**Your objective:** Leave out every line that comes before the one containing "LCD2 pin SDA: D5 -> D2", and reproduce the rest of the listing below exactly, through its last line.

**Task inputs:**
::::

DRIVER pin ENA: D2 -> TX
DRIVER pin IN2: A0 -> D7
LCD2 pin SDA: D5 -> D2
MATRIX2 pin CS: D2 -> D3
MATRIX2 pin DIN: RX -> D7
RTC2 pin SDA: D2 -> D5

::::

**Result for this task:**
LCD2 pin SDA: D5 -> D2
MATRIX2 pin CS: D2 -> D3
MATRIX2 pin DIN: RX -> D7
RTC2 pin SDA: D2 -> D5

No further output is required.